- PROBLEM TO WORK ON -
Please copy the records exactly as they appear, with all pictures left out.

Scene difference descriptions
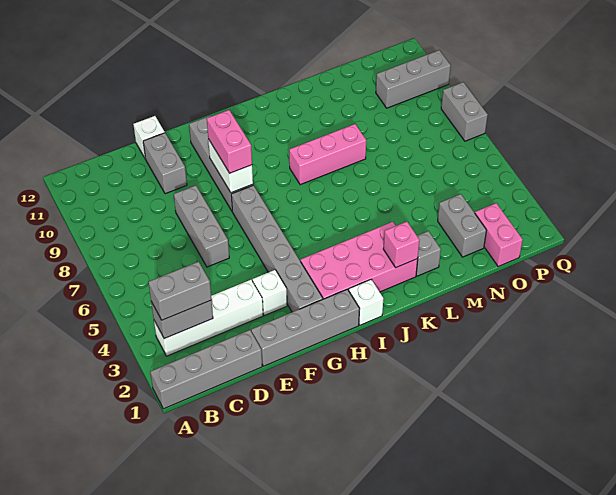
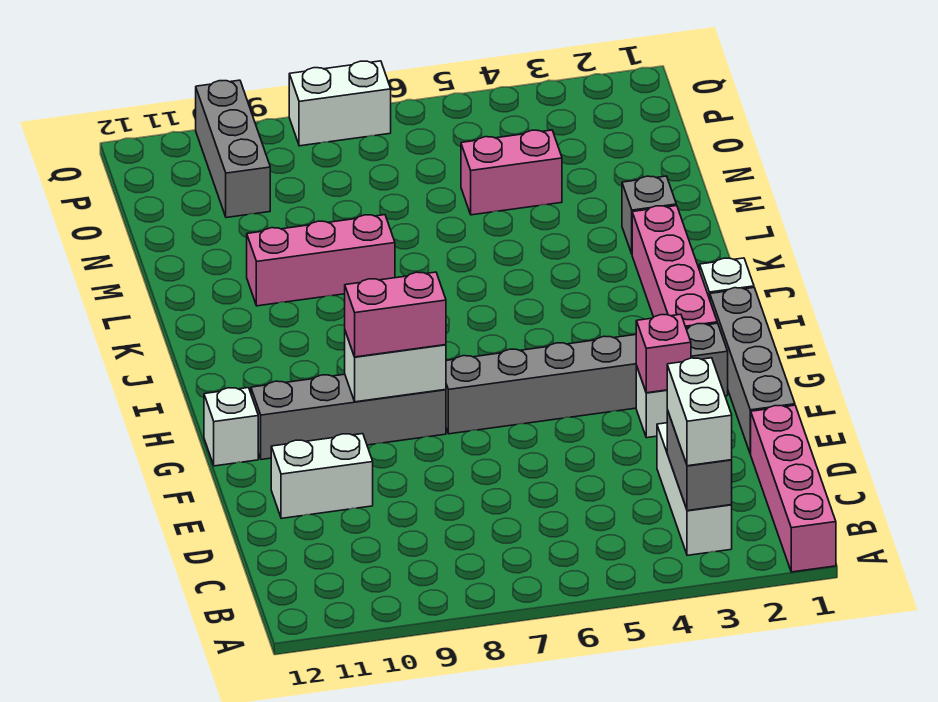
grey 1x4 brick [150,330,262,409] -> pink 1x4 brick [751,405,836,572]
white 1x4 brick [154,280,263,356] -> white 1x3 brick [657,423,732,555]
grey 1x2 brick [148,262,211,320] -> white 1x2 brick [667,358,732,466]
grey 1x3 brick [174,186,229,267] -> none
grey 1x2 brick [143,133,187,194] -> white 1x2 brick [271,434,373,518]
white 1x1 brick [133,116,165,158] -> white 1x1 brick moved to [204,388,258,466]
pink 2x4 brick [301,222,418,299] -> pink 1x4 brick [632,206,717,328]
pink 1x3 brick [289,124,366,185] -> pink 1x3 brick turned to [247,215,395,306]
pink 1x1 brick [383,222,419,267] -> pink 1x1 brick moved to [636,314,691,393]
grey 1x2 brick [438,194,487,257] -> none
pink 1x2 brick [475,203,523,267] -> pink 1x2 brick moved to [461,130,562,215]
grey 1x2 brick [441,82,488,141] -> white 1x2 brick [289,61,391,146]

- RESPONSE TO THE TASK -
grey 1x4 brick [150,330,262,409] -> pink 1x4 brick [751,405,836,572]
white 1x4 brick [154,280,263,356] -> white 1x3 brick [657,423,732,555]
grey 1x2 brick [148,262,211,320] -> white 1x2 brick [667,358,732,466]
grey 1x3 brick [174,186,229,267] -> none
grey 1x2 brick [143,133,187,194] -> white 1x2 brick [271,434,373,518]
white 1x1 brick [133,116,165,158] -> white 1x1 brick moved to [204,388,258,466]
pink 2x4 brick [301,222,418,299] -> pink 1x4 brick [632,206,717,328]
pink 1x3 brick [289,124,366,185] -> pink 1x3 brick turned to [247,215,395,306]
pink 1x1 brick [383,222,419,267] -> pink 1x1 brick moved to [636,314,691,393]
grey 1x2 brick [438,194,487,257] -> none
pink 1x2 brick [475,203,523,267] -> pink 1x2 brick moved to [461,130,562,215]
grey 1x2 brick [441,82,488,141] -> white 1x2 brick [289,61,391,146]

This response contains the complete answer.